(Scene edit records)
****

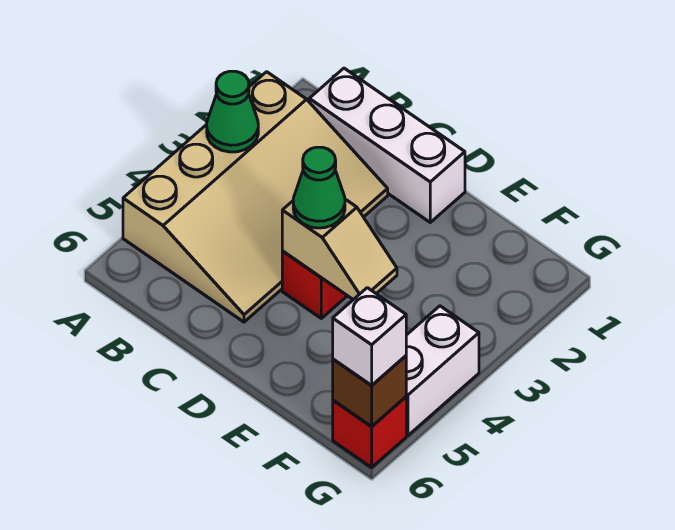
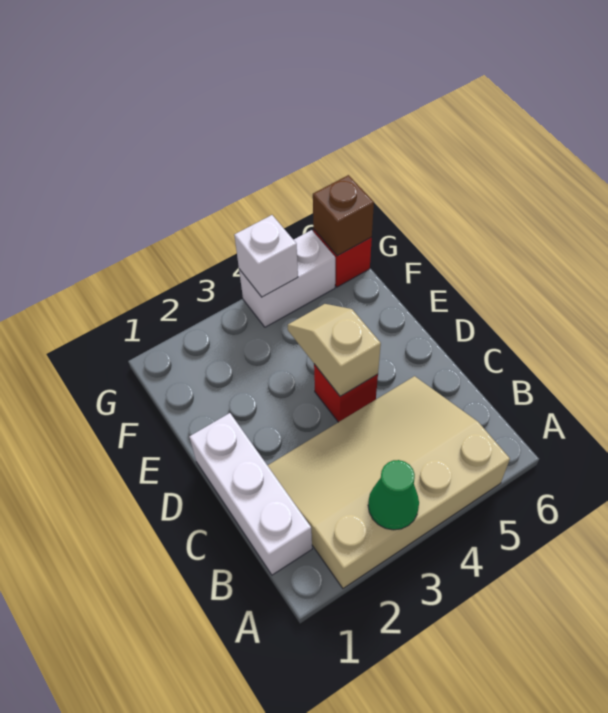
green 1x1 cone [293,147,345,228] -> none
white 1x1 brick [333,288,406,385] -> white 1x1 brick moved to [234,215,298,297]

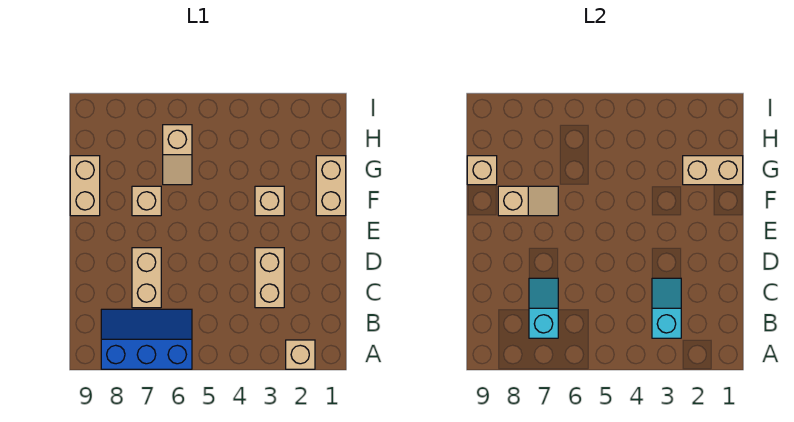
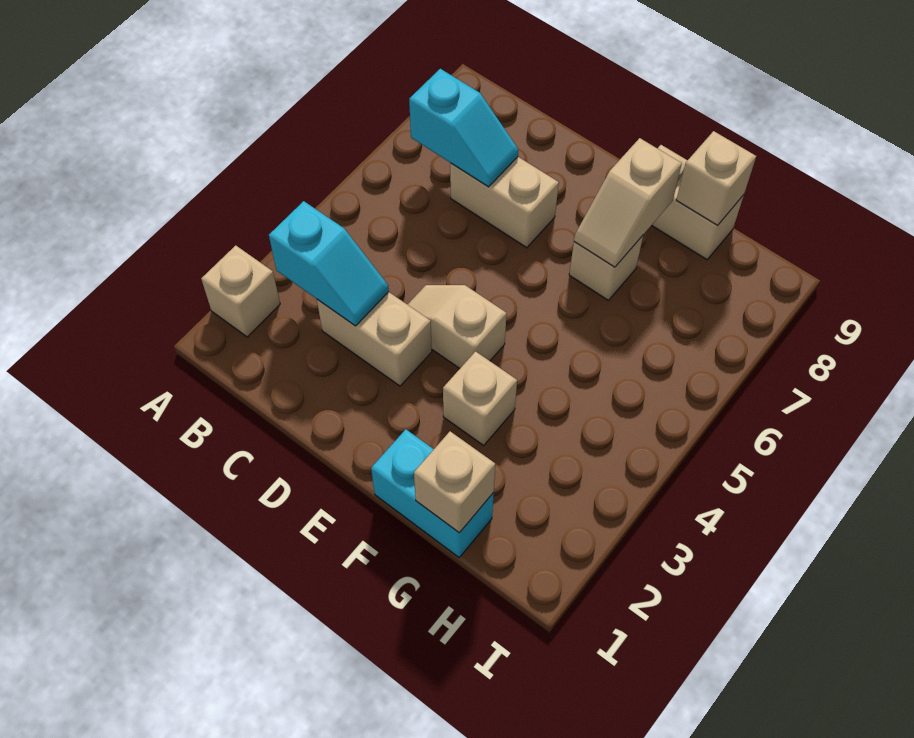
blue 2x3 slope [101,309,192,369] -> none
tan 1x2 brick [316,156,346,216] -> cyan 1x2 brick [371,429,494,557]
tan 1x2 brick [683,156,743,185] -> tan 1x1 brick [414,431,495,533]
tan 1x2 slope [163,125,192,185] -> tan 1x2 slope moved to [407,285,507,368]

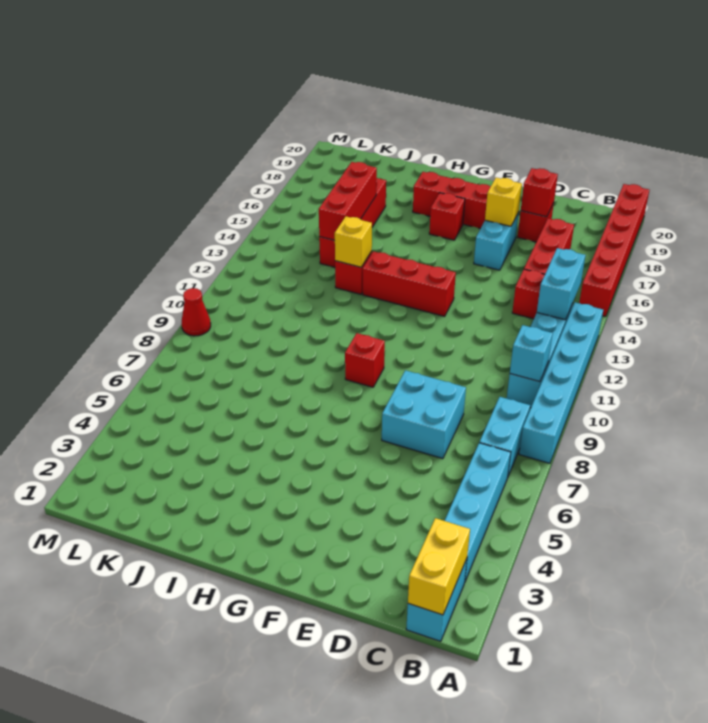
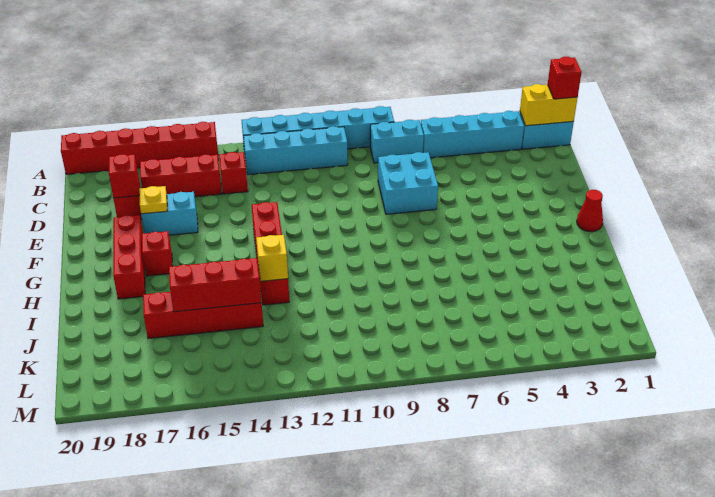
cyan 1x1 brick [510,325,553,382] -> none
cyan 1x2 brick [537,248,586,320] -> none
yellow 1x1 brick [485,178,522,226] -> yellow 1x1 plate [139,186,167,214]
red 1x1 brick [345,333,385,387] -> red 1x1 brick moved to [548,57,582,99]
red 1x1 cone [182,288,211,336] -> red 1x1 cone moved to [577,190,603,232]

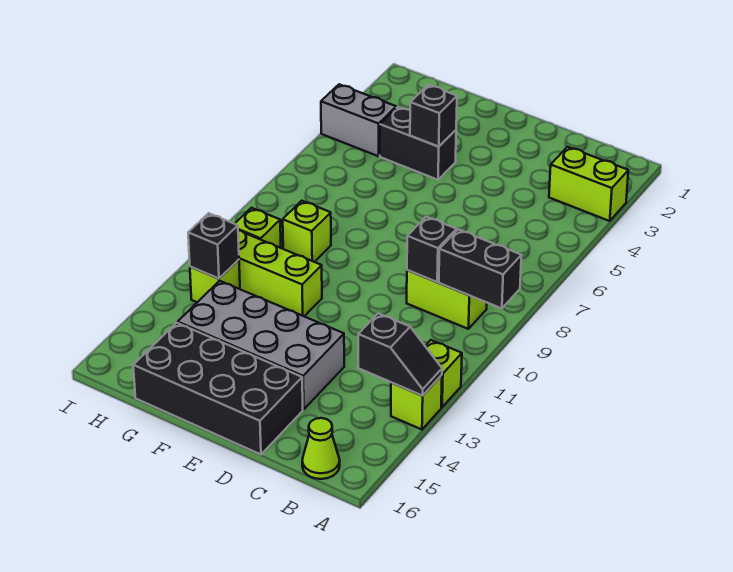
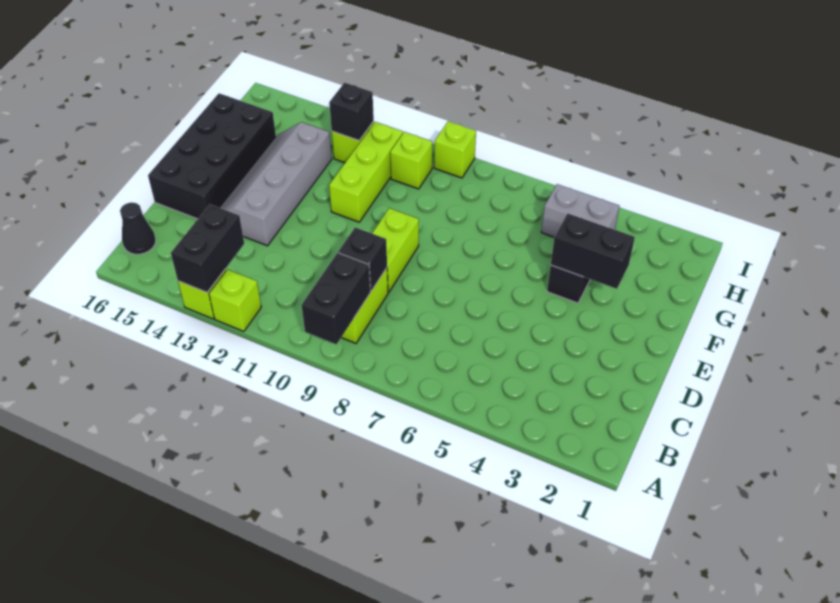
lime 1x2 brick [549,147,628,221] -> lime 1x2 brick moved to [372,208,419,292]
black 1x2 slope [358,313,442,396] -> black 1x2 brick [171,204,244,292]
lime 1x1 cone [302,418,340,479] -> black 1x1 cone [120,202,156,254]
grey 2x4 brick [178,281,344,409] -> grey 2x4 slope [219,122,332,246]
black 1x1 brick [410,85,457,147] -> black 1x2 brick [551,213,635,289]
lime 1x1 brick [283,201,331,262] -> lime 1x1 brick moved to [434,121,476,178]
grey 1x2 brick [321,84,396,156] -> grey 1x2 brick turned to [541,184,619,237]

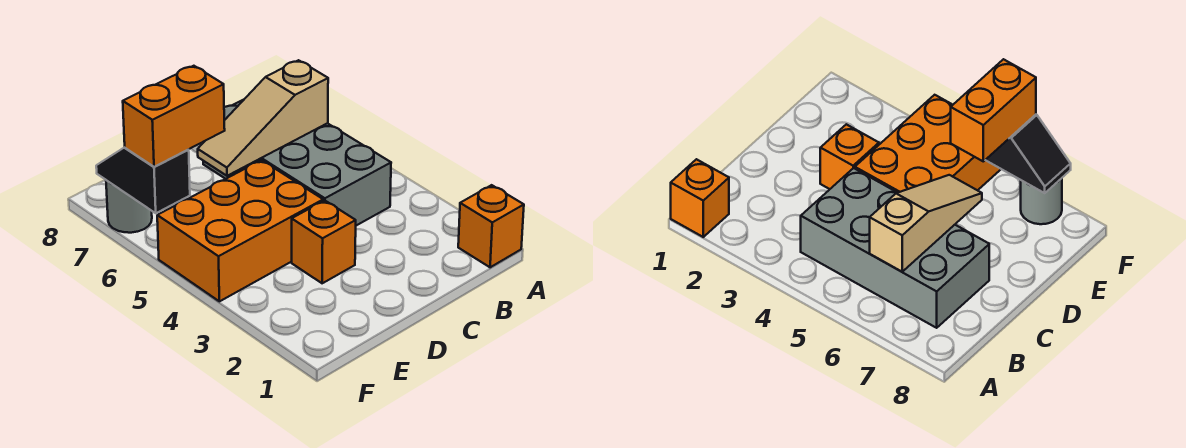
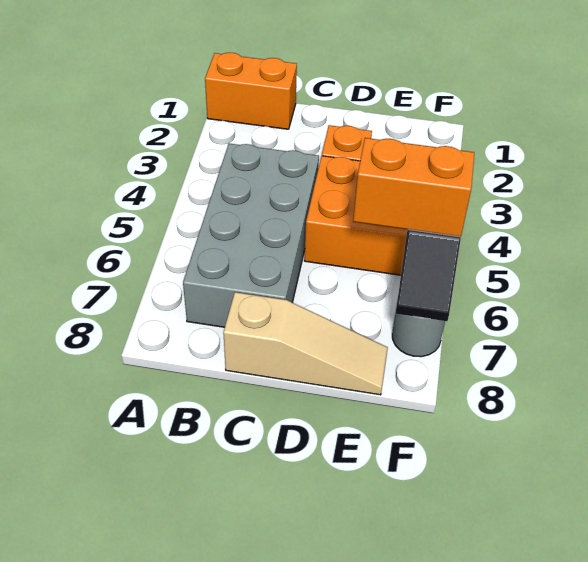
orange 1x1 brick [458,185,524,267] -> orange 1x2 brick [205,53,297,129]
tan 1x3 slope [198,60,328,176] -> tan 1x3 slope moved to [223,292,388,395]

****

Produce the lines from the first line of the entries through the line that contains "orange 1x1 brick", exactly, leaving the pictures behind.

green 1x1 cone [293,147,345,228] -> none
white 1x1 brick [333,288,406,385] -> white 1x1 brick moved to [234,215,298,297]

blue 2x3 slope [101,309,192,369] -> none
tan 1x2 brick [316,156,346,216] -> cyan 1x2 brick [371,429,494,557]
tan 1x2 brick [683,156,743,185] -> tan 1x1 brick [414,431,495,533]
tan 1x2 slope [163,125,192,185] -> tan 1x2 slope moved to [407,285,507,368]

cyan 1x1 brick [510,325,553,382] -> none
cyan 1x2 brick [537,248,586,320] -> none
yellow 1x1 brick [485,178,522,226] -> yellow 1x1 plate [139,186,167,214]
red 1x1 brick [345,333,385,387] -> red 1x1 brick moved to [548,57,582,99]
red 1x1 cone [182,288,211,336] -> red 1x1 cone moved to [577,190,603,232]

lime 1x2 brick [549,147,628,221] -> lime 1x2 brick moved to [372,208,419,292]
black 1x2 slope [358,313,442,396] -> black 1x2 brick [171,204,244,292]
lime 1x1 cone [302,418,340,479] -> black 1x1 cone [120,202,156,254]
grey 2x4 brick [178,281,344,409] -> grey 2x4 slope [219,122,332,246]
black 1x1 brick [410,85,457,147] -> black 1x2 brick [551,213,635,289]
lime 1x1 brick [283,201,331,262] -> lime 1x1 brick moved to [434,121,476,178]
grey 1x2 brick [321,84,396,156] -> grey 1x2 brick turned to [541,184,619,237]

orange 1x1 brick [458,185,524,267] -> orange 1x2 brick [205,53,297,129]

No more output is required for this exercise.